When you reach the line that holds "RTC2 pin SQW: A4 -> SDA", start copying exactly and keep going through the final line of the data, leaving out pictures.

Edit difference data
-- -- --
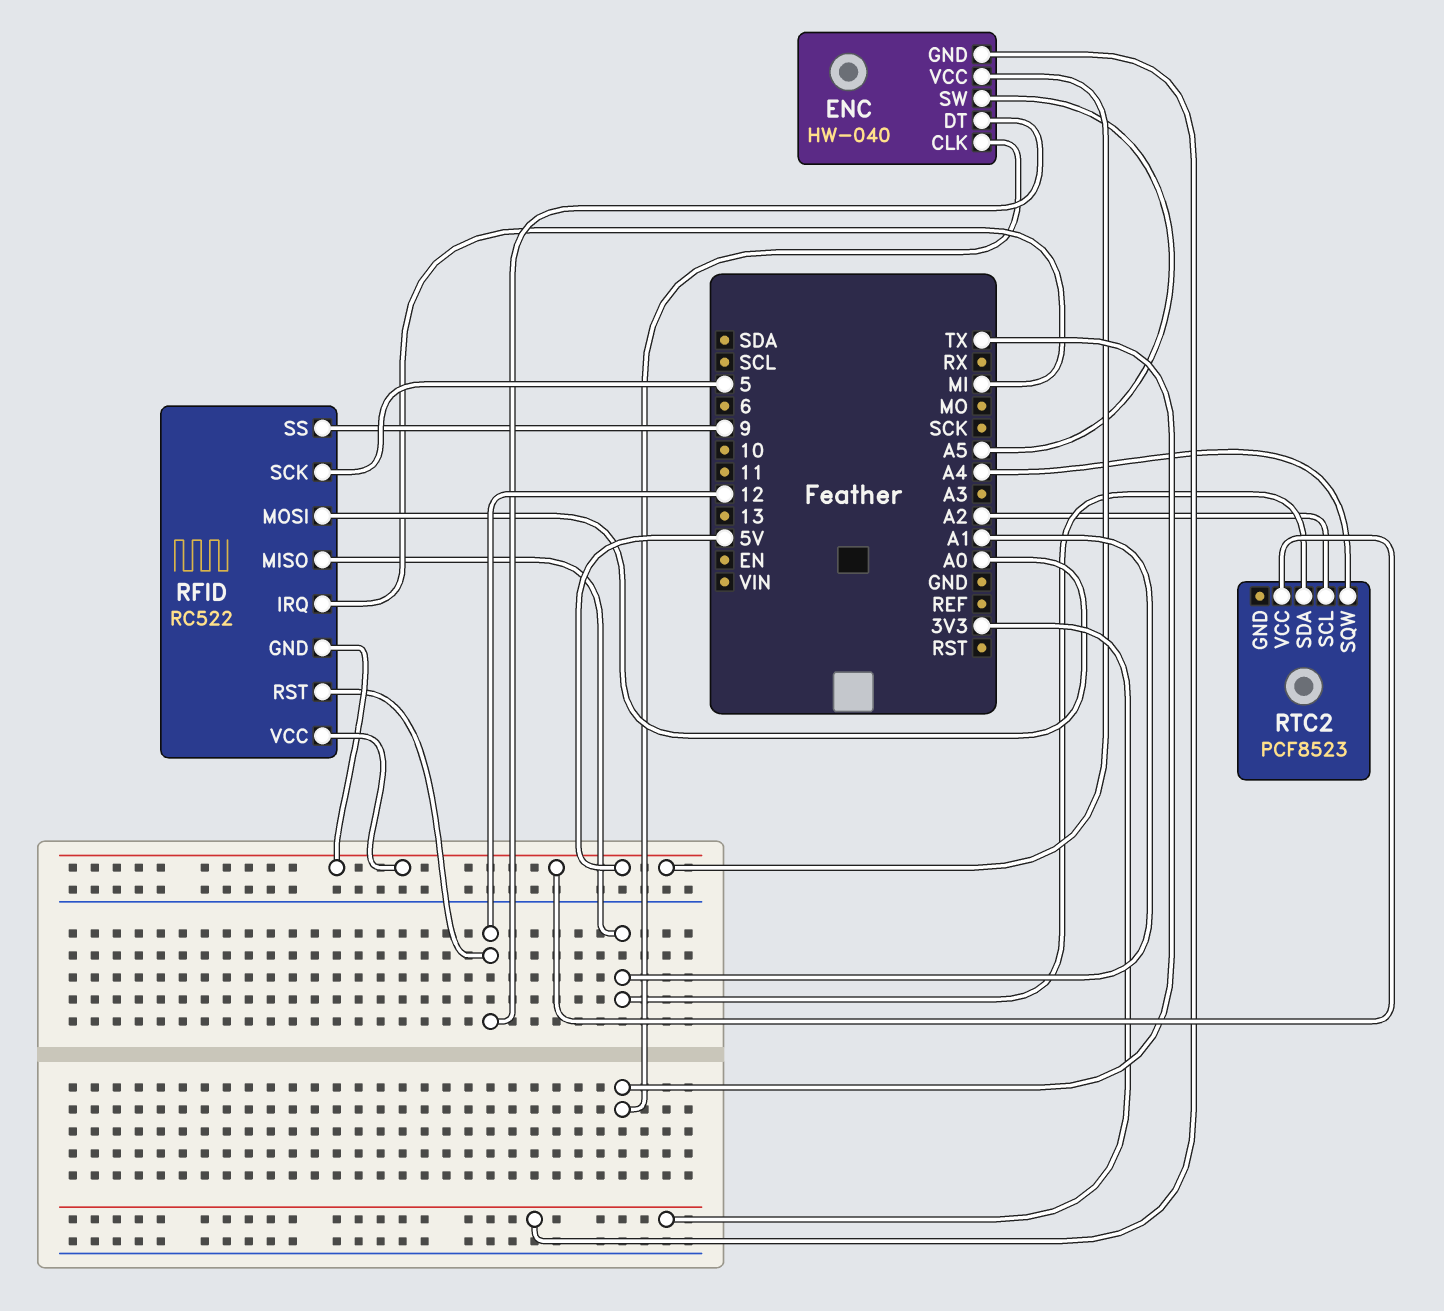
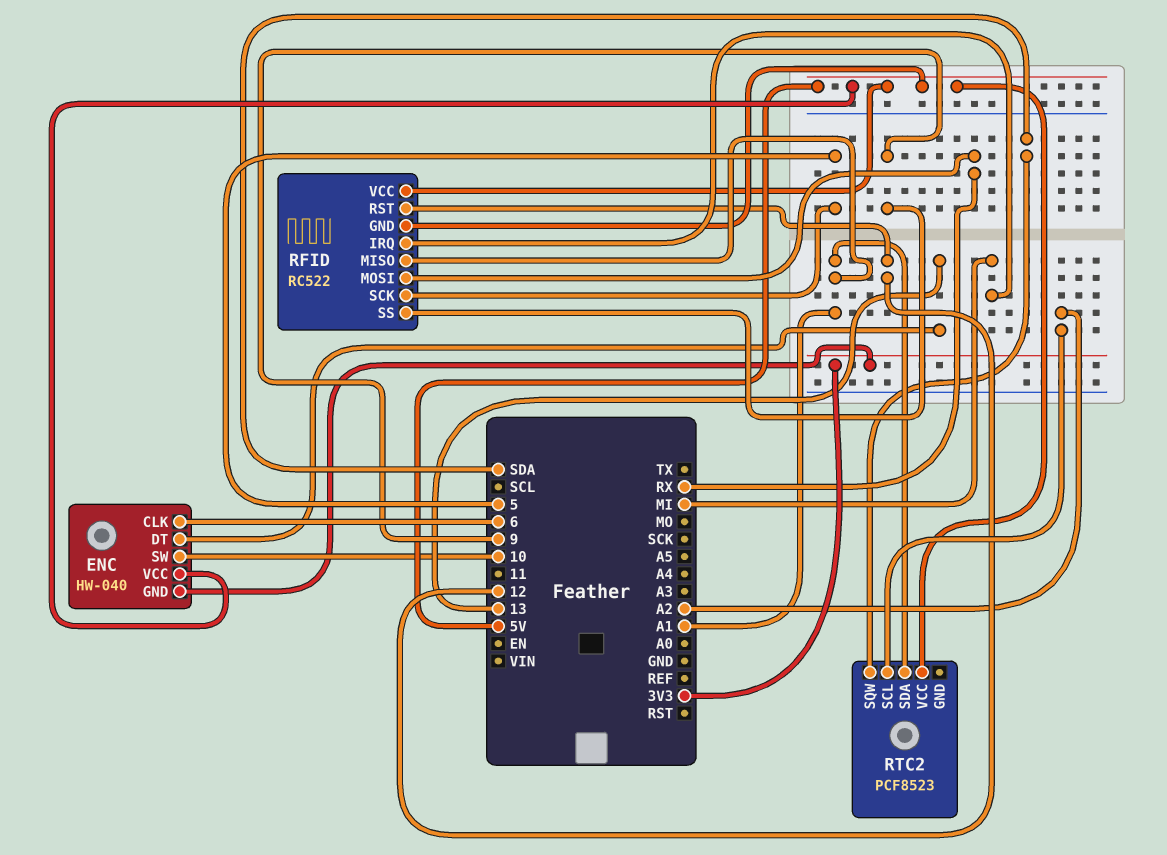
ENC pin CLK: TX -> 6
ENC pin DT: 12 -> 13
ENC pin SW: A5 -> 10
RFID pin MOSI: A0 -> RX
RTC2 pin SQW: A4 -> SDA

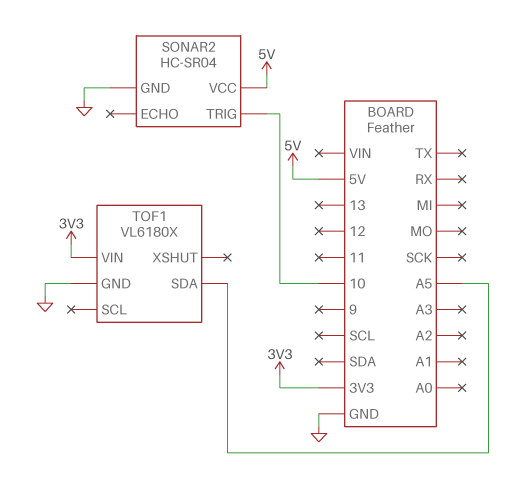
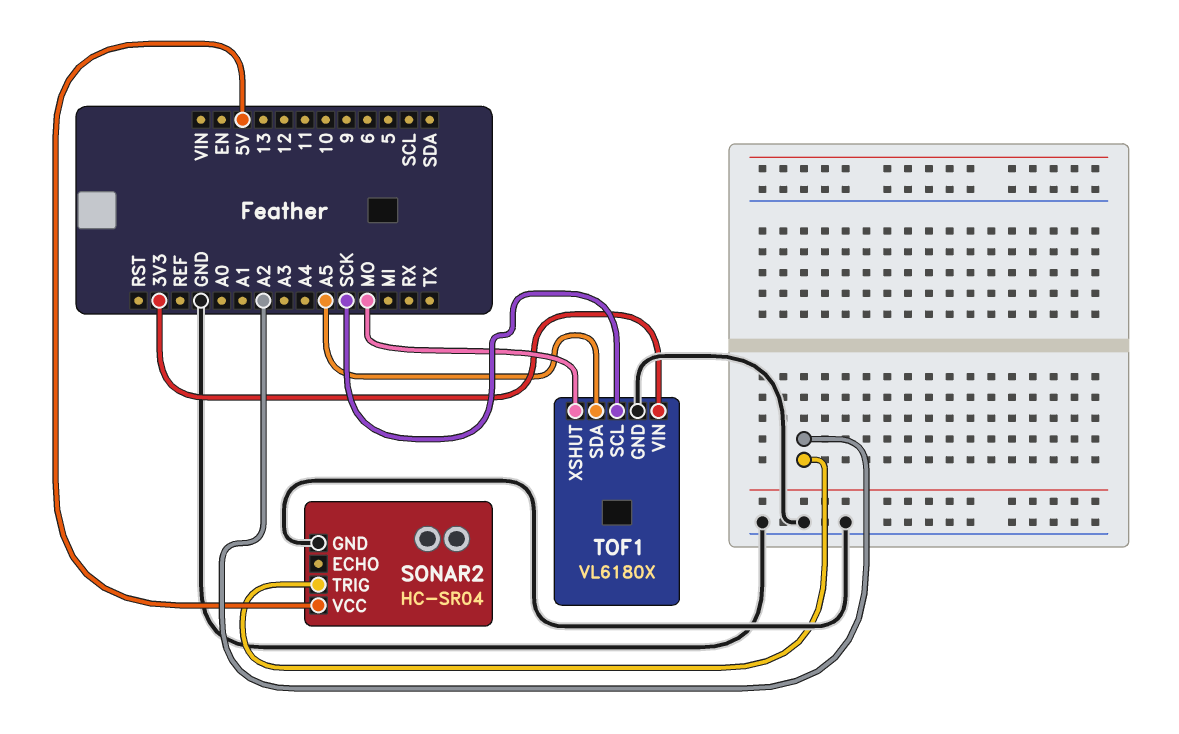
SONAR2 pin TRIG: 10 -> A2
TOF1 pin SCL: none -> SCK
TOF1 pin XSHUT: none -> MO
-- -- --
## Exercise answer
RTC2 pin SQW: A4 -> SDA

SONAR2 pin TRIG: 10 -> A2
TOF1 pin SCL: none -> SCK
TOF1 pin XSHUT: none -> MO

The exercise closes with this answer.